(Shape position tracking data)
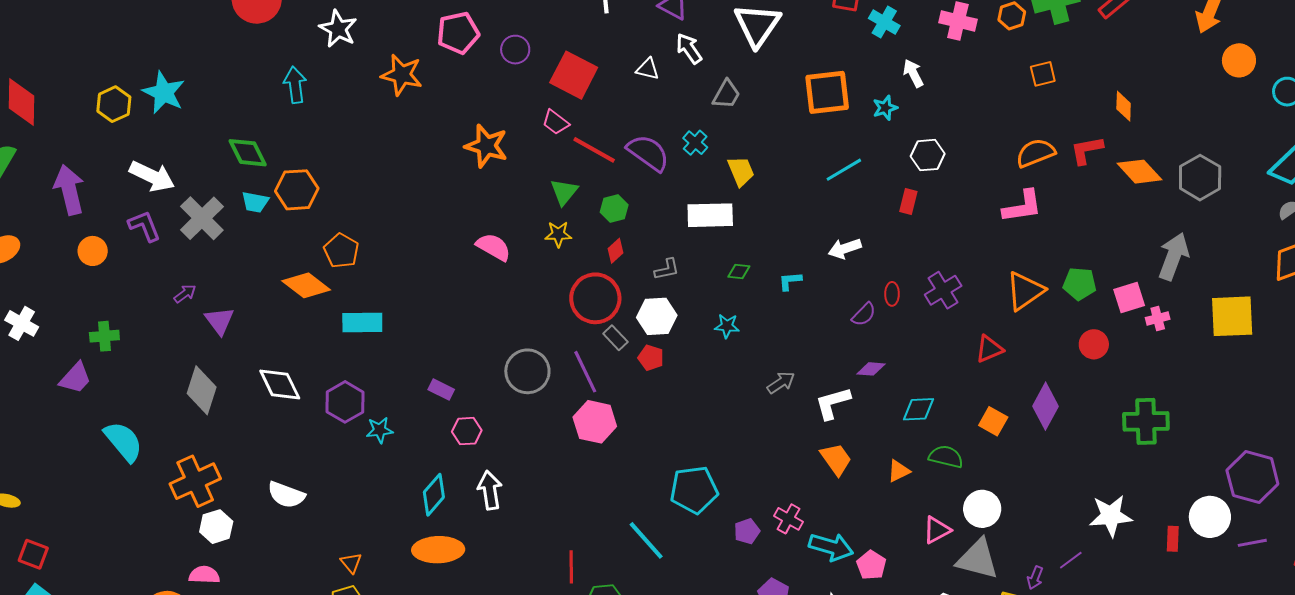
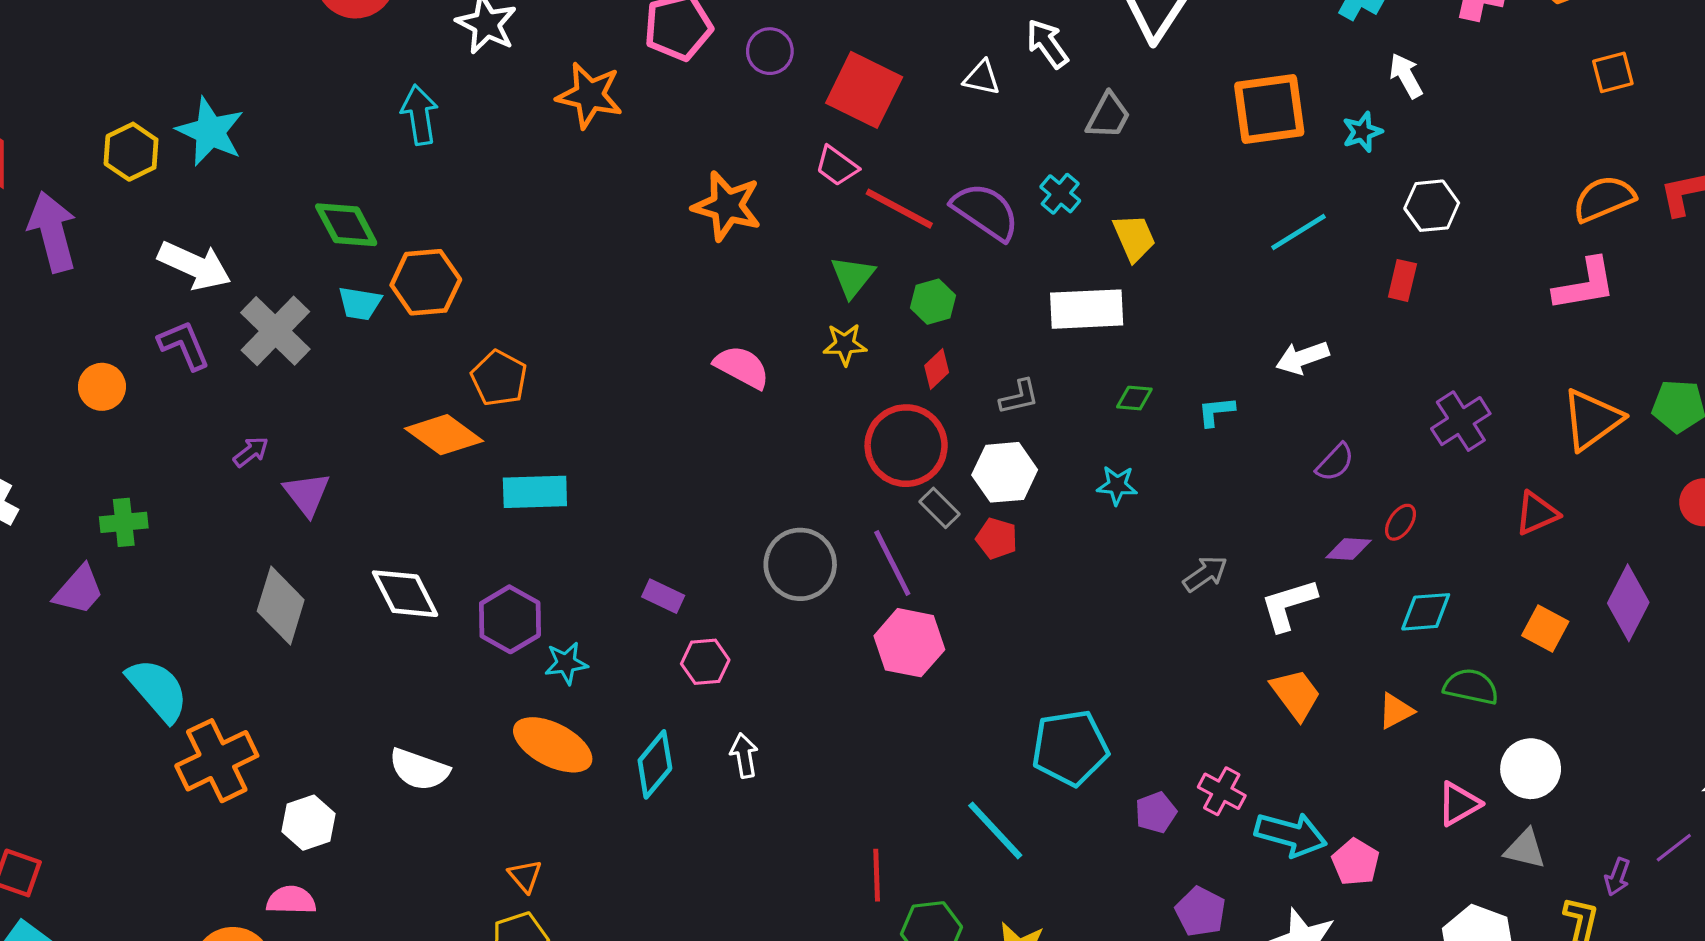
purple arrow: (69, 190) -> (53, 232), moved
red ellipse: (892, 294) -> (1401, 522), moved, turned 35
orange cross: (195, 481) -> (217, 761), moved
white arrow: (490, 490) -> (744, 755), size x0.7
orange ellipse: (438, 550) -> (553, 745), moved, turned 30
gray triangle: (978, 559) -> (1525, 849), size x0.6

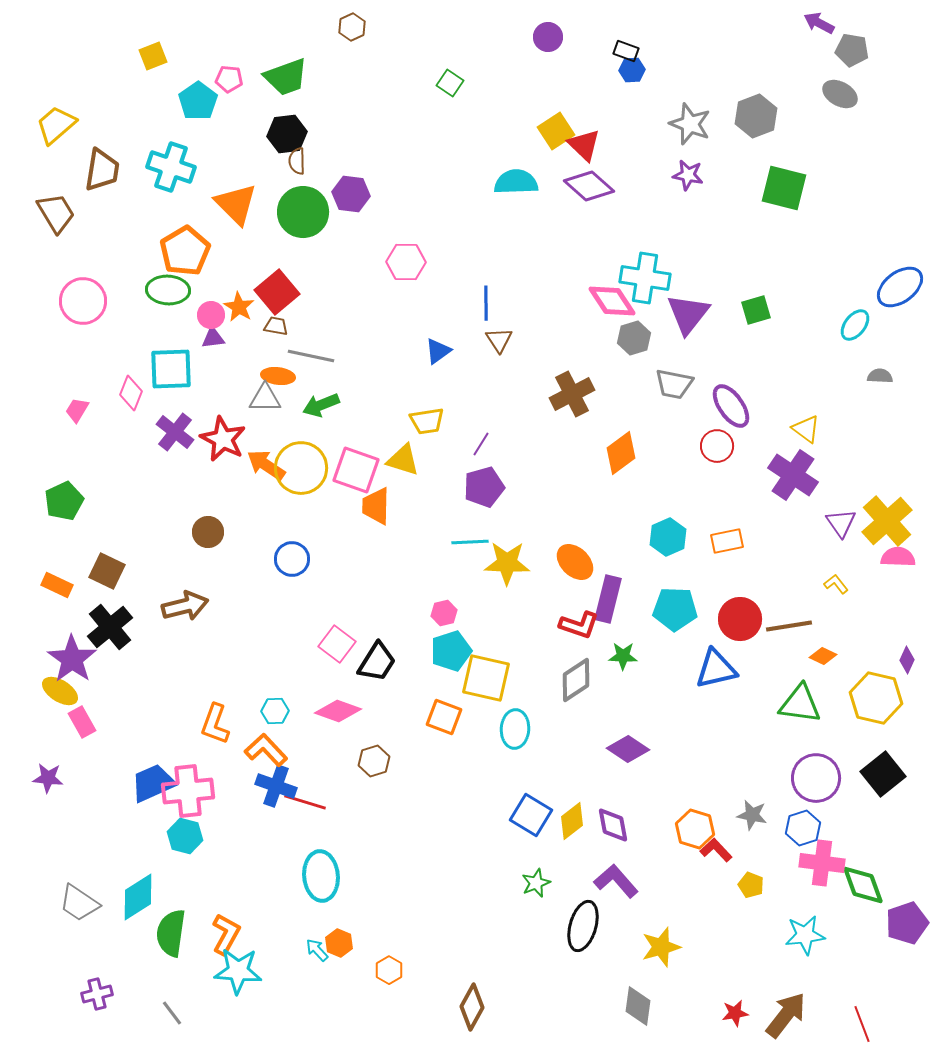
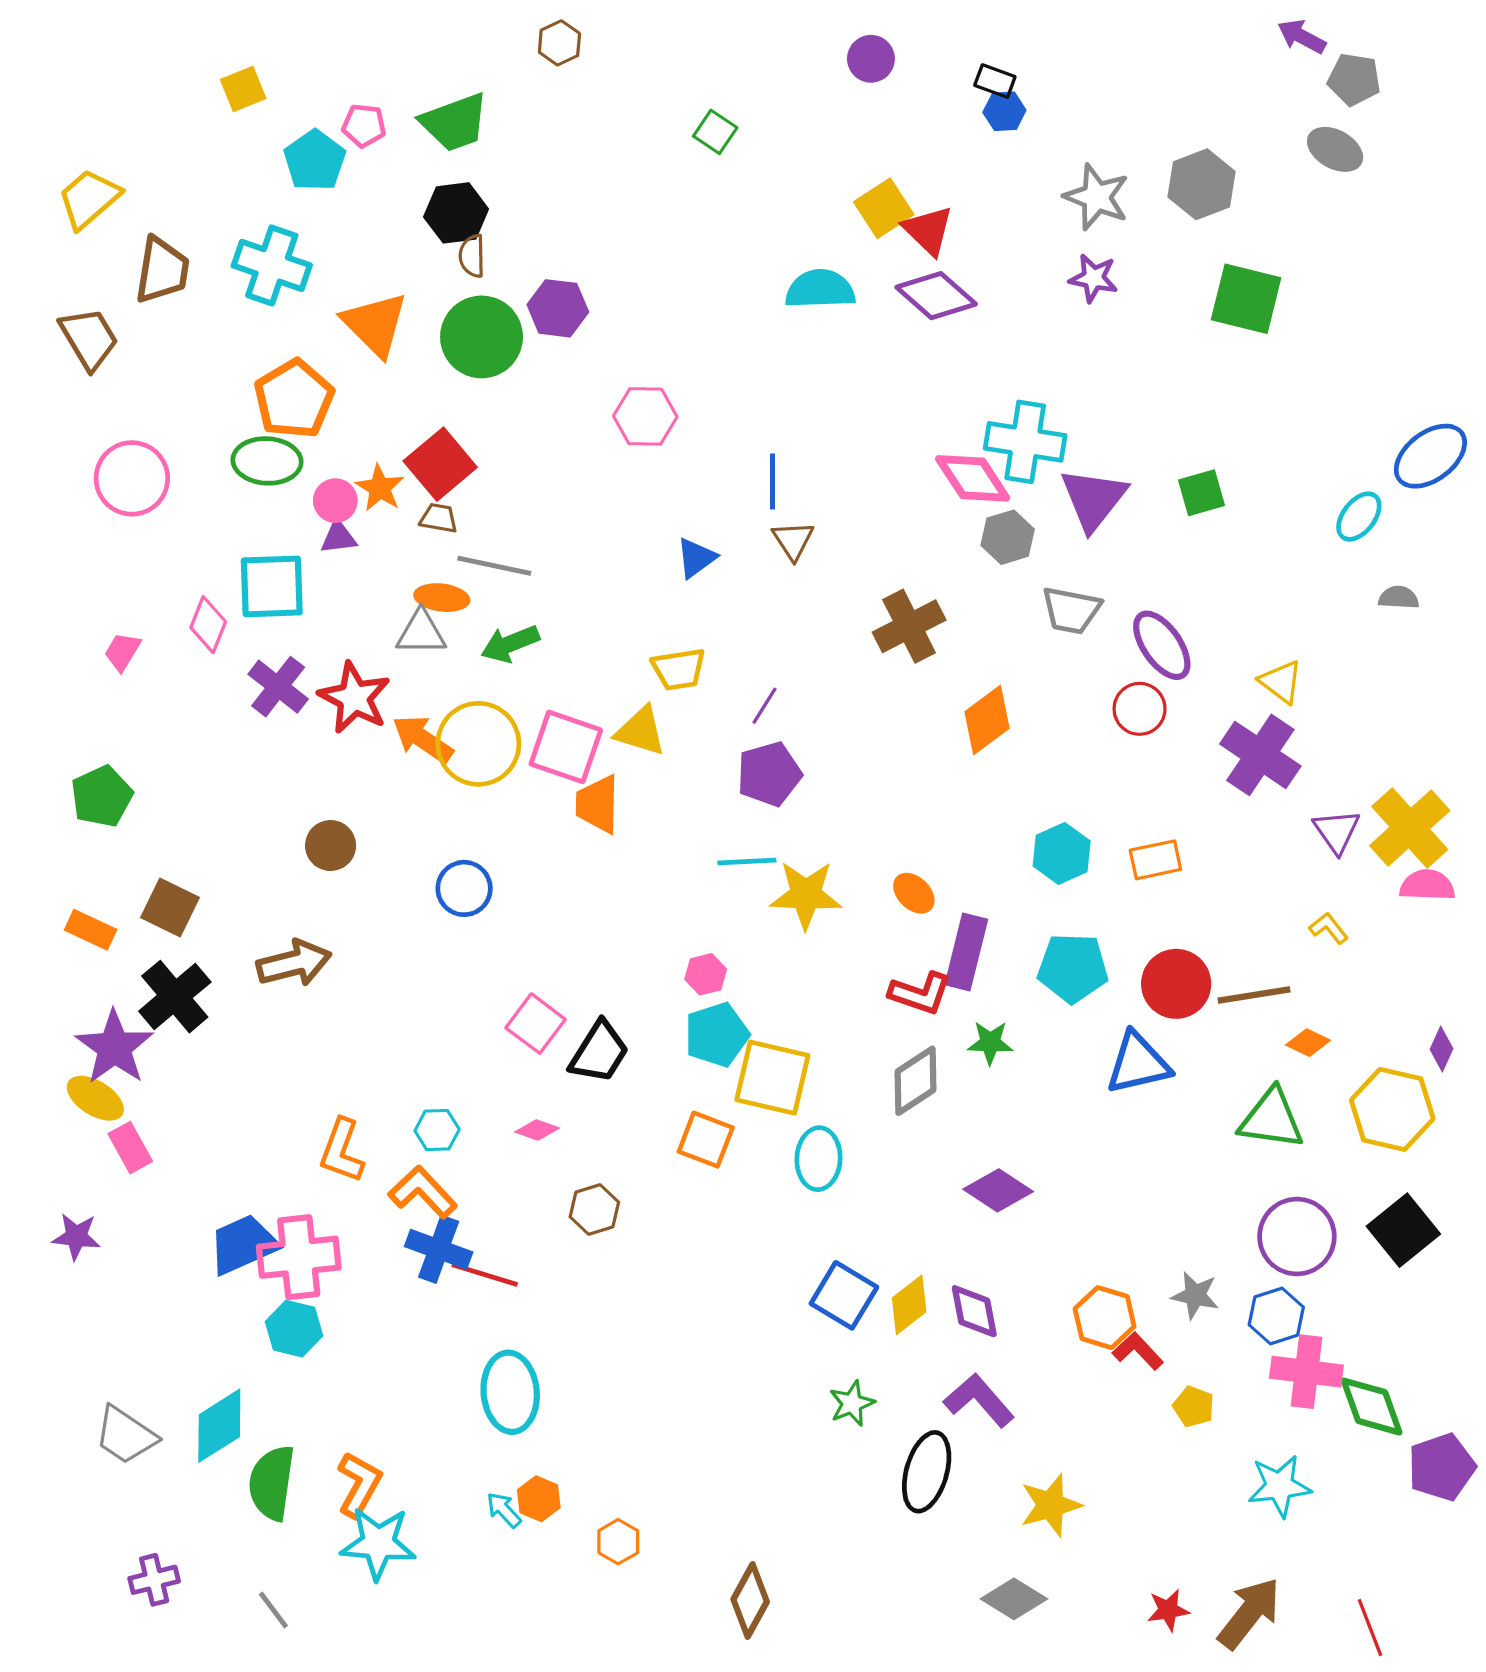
orange ellipse: (575, 562) -> (914, 893), size x0.7
pink diamond: (338, 711) -> (537, 1130), size x0.6
gray diamond: (638, 1006) -> (1014, 1599), turned -66

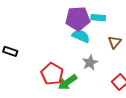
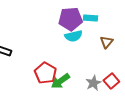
cyan semicircle: (81, 36) -> (73, 36), turned 144
gray star: (90, 63) -> (93, 83), moved

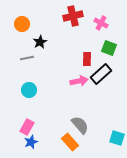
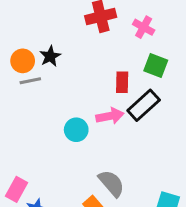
orange circle: (22, 24) -> (23, 61), moved
cyan circle: (29, 90) -> (76, 130), moved
pink rectangle: (27, 127) -> (17, 189), moved

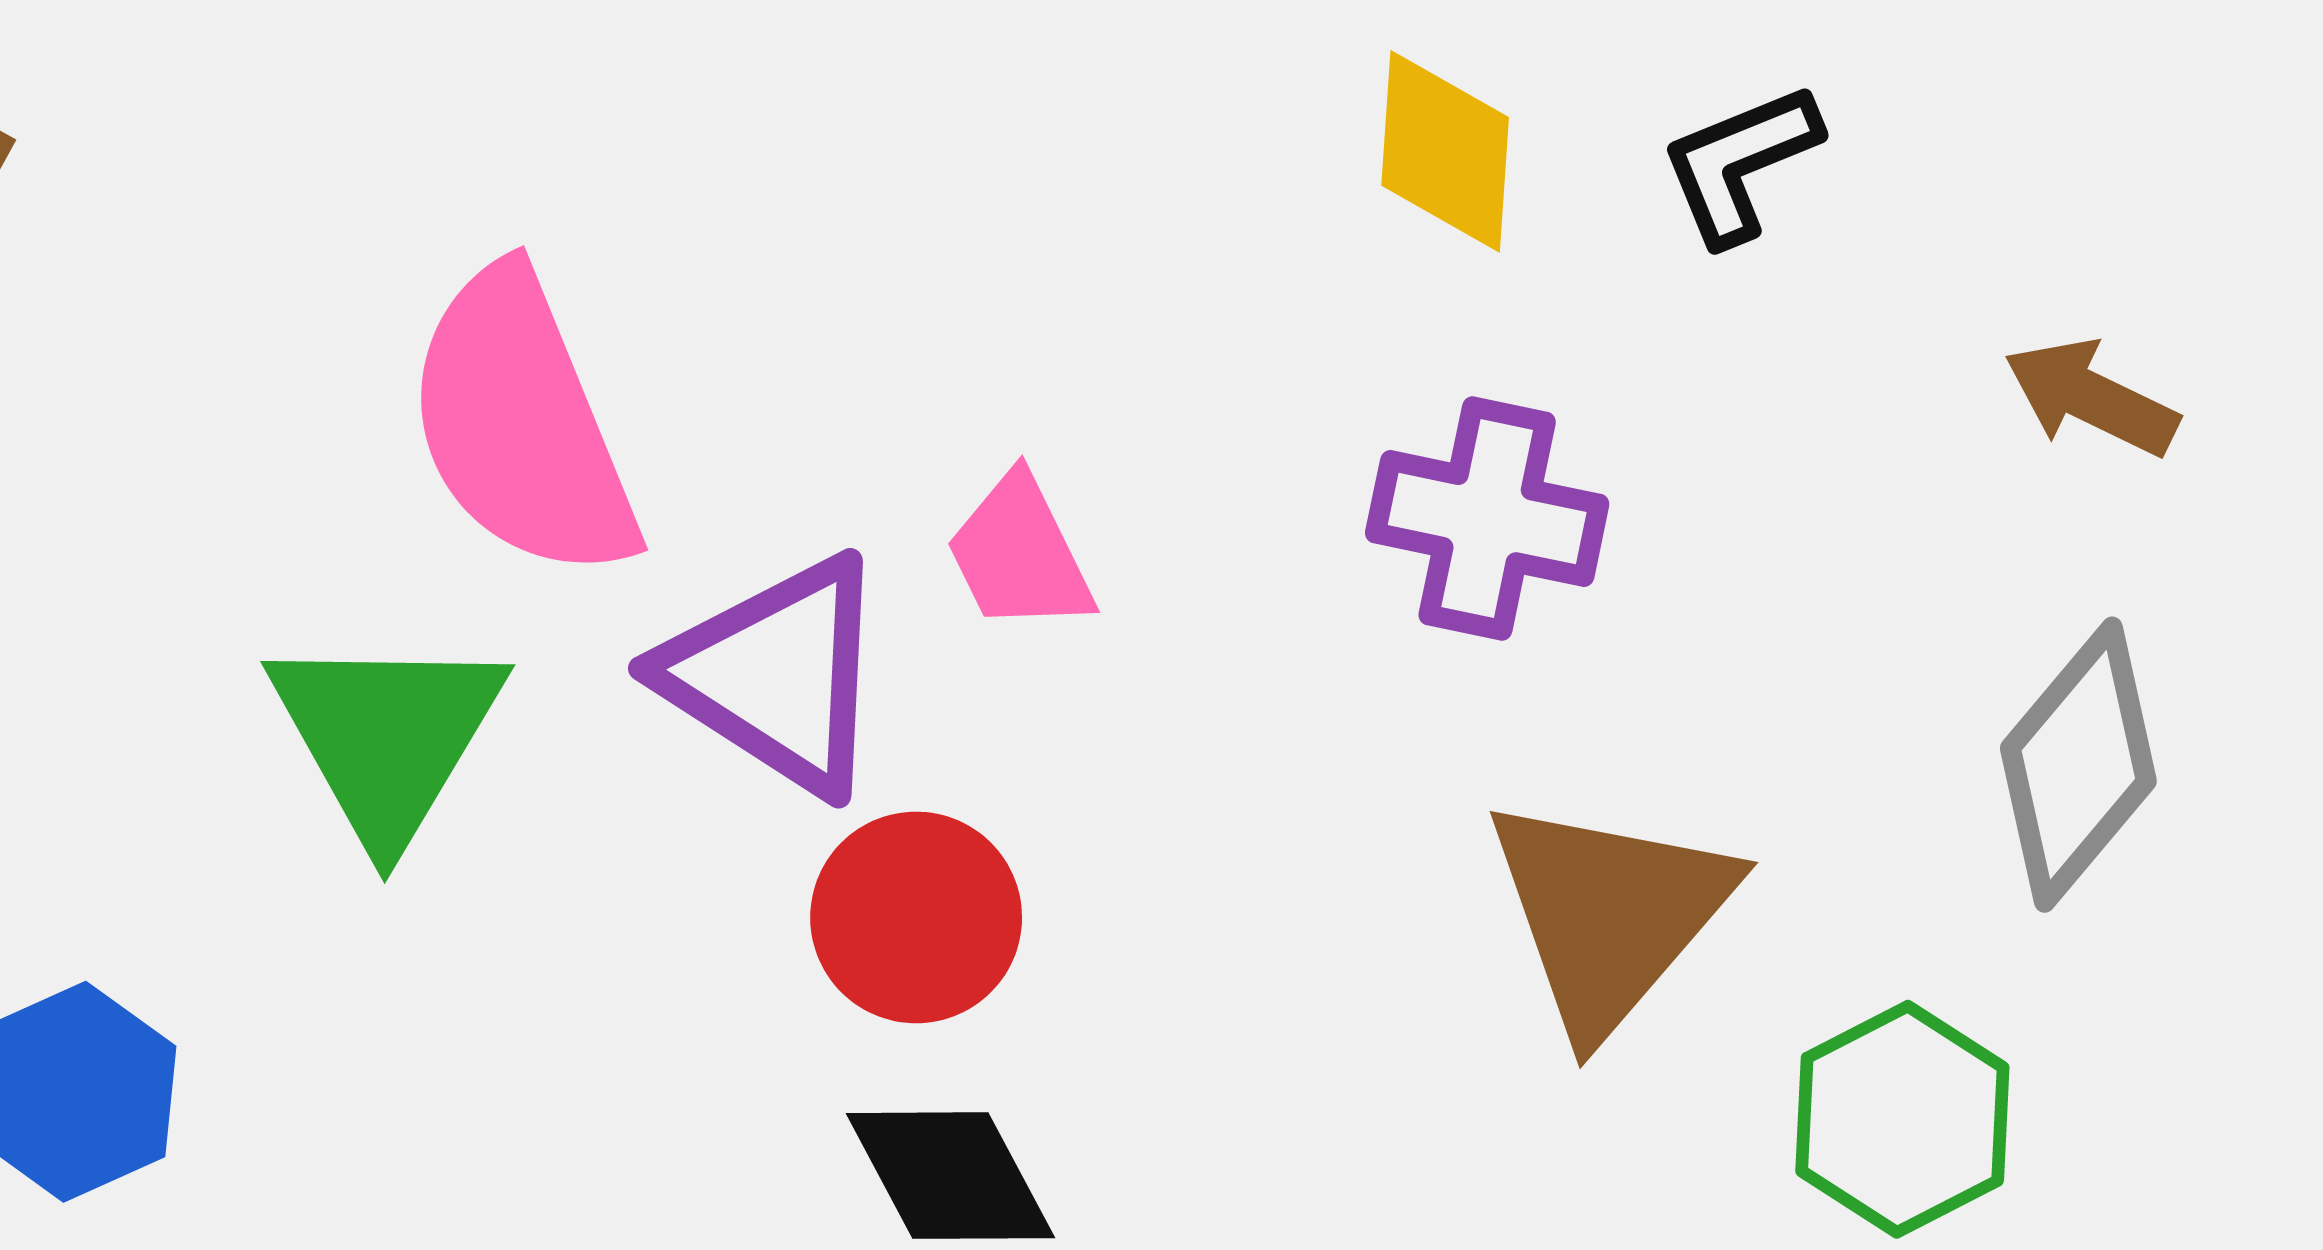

**Your assignment:** With images omitted, output the data exactly as given.

**Exercise response:**
purple arrow: (69, 190) -> (53, 232), moved
red ellipse: (892, 294) -> (1401, 522), moved, turned 35
orange cross: (195, 481) -> (217, 761), moved
white arrow: (490, 490) -> (744, 755), size x0.7
orange ellipse: (438, 550) -> (553, 745), moved, turned 30
gray triangle: (978, 559) -> (1525, 849), size x0.6

orange ellipse: (575, 562) -> (914, 893), size x0.7
pink diamond: (338, 711) -> (537, 1130), size x0.6
gray diamond: (638, 1006) -> (1014, 1599), turned -66

cyan semicircle: (81, 36) -> (73, 36), turned 144
gray star: (90, 63) -> (93, 83), moved

orange circle: (22, 24) -> (23, 61), moved
cyan circle: (29, 90) -> (76, 130), moved
pink rectangle: (27, 127) -> (17, 189), moved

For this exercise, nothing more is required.